WHAT THIS TASK INVOLVES: For the listing below, print exactly the lines from the line with "white cone [652,70,706,139]" to the line with "none -> orange teddy bear [176,427,210,481]", both included, and nothing beyond them.

ENTRIES SUPPLIED:
◆ ◆ ◆ ◆

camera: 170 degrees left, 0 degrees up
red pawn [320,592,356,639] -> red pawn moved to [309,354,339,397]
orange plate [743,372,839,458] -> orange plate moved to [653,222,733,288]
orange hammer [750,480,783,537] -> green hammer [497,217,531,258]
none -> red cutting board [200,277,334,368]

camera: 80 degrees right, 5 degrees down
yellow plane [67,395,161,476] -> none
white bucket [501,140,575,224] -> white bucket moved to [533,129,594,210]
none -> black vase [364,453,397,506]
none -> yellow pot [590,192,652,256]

◆ ◆ ◆ ◆

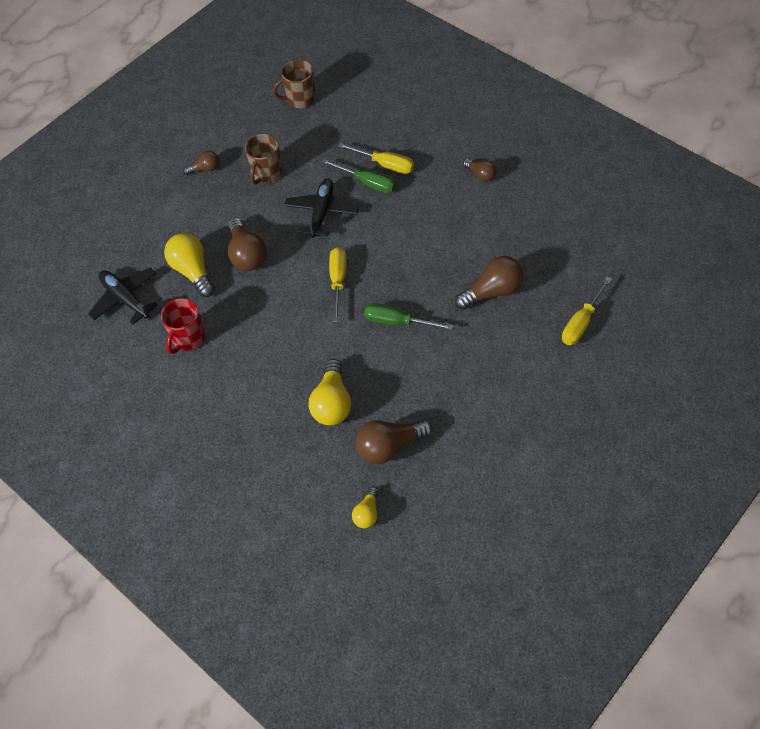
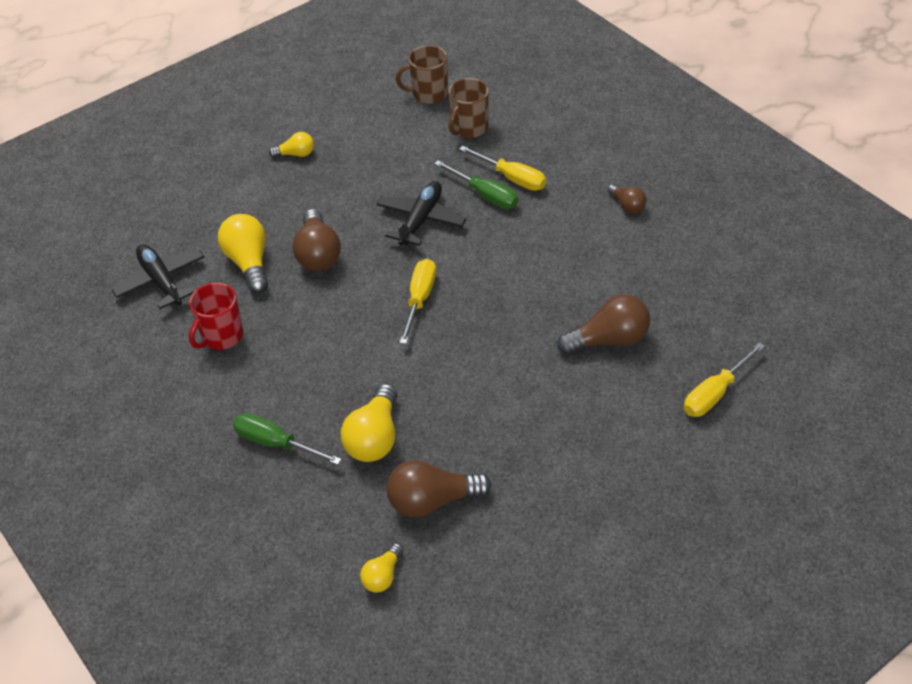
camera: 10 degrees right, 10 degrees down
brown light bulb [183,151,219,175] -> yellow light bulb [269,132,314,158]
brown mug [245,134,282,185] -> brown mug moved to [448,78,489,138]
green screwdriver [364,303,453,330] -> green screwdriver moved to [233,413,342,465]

◆ ◆ ◆ ◆

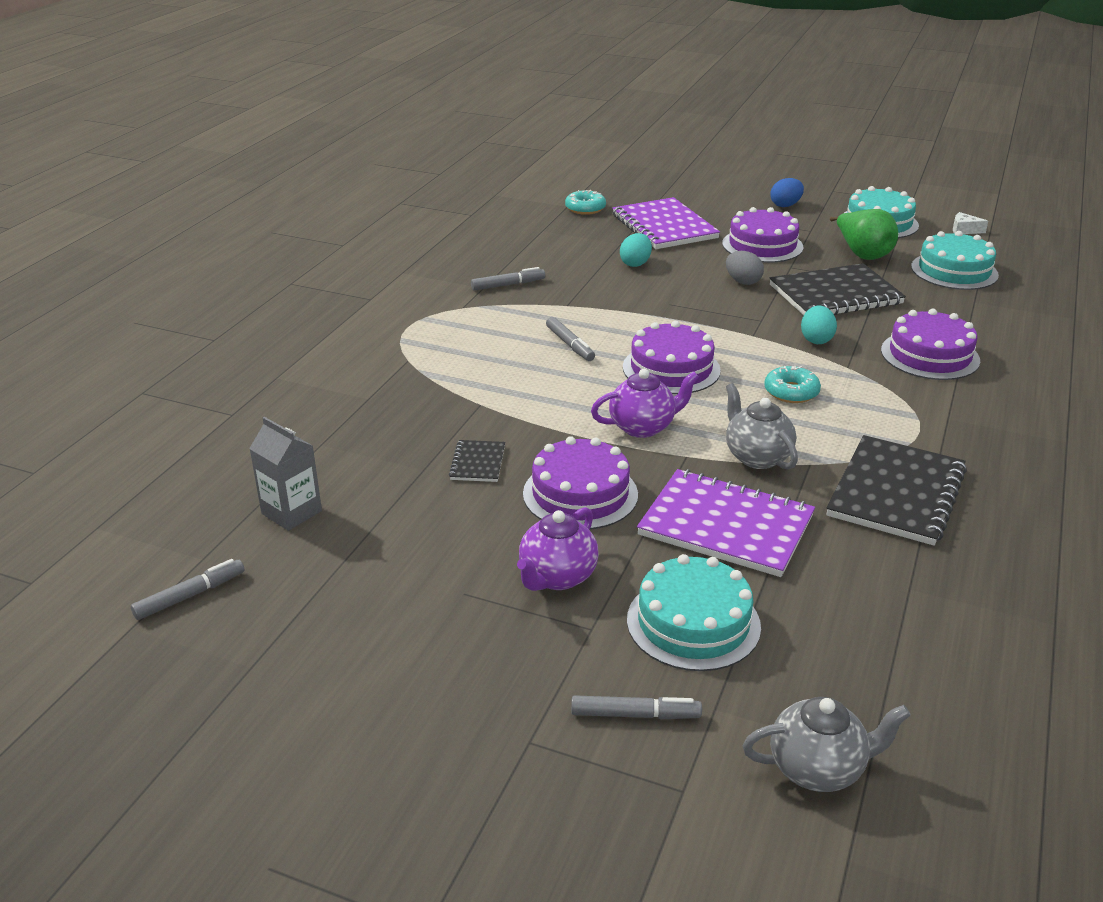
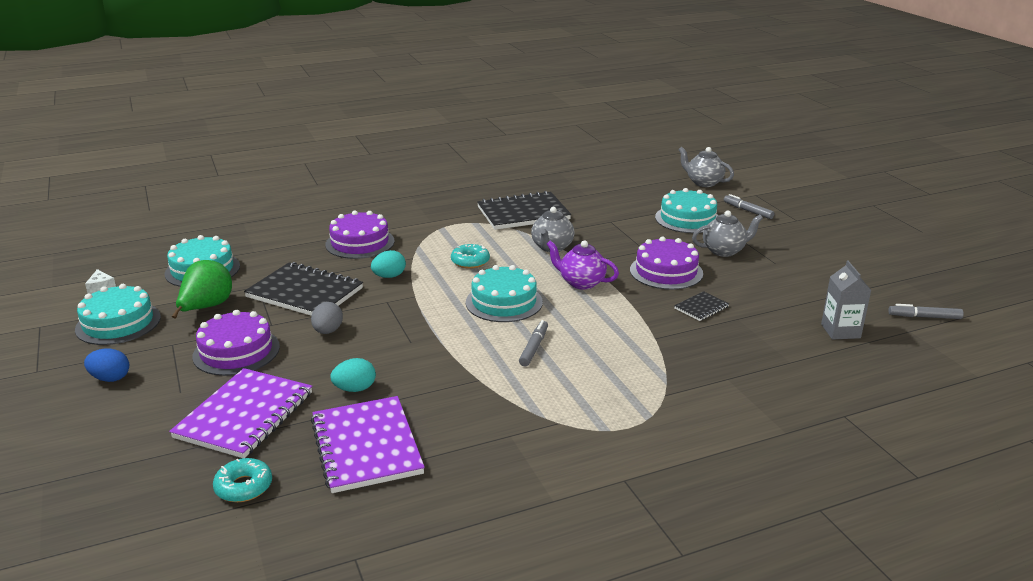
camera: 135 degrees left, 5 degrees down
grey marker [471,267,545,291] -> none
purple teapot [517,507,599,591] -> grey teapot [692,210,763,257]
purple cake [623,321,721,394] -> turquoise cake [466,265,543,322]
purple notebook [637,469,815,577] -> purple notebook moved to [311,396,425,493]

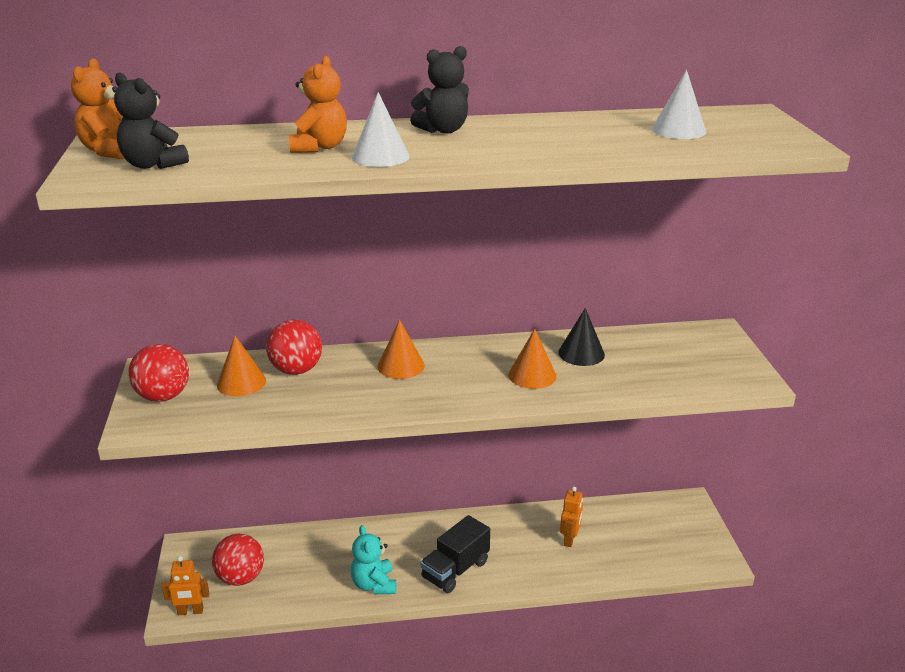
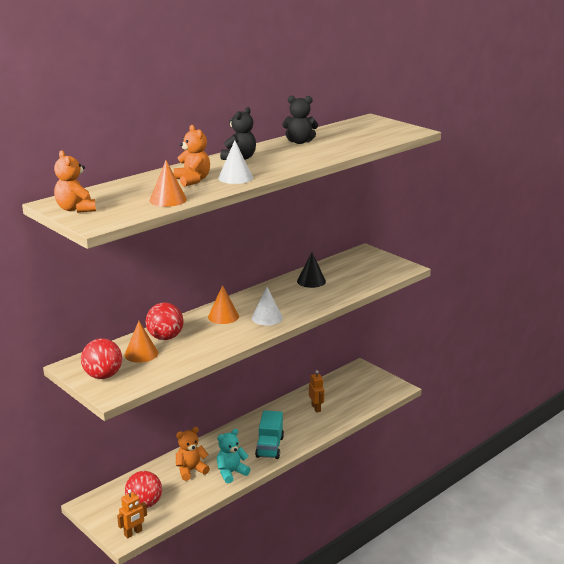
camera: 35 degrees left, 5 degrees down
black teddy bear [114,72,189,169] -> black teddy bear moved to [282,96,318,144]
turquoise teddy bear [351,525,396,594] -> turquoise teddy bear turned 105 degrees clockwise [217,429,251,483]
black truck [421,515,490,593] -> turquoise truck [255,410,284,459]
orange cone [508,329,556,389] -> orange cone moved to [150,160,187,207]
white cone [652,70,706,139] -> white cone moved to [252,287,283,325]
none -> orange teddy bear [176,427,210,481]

◆ ◆ ◆ ◆

ANSWER SECTION:
white cone [652,70,706,139] -> white cone moved to [252,287,283,325]
none -> orange teddy bear [176,427,210,481]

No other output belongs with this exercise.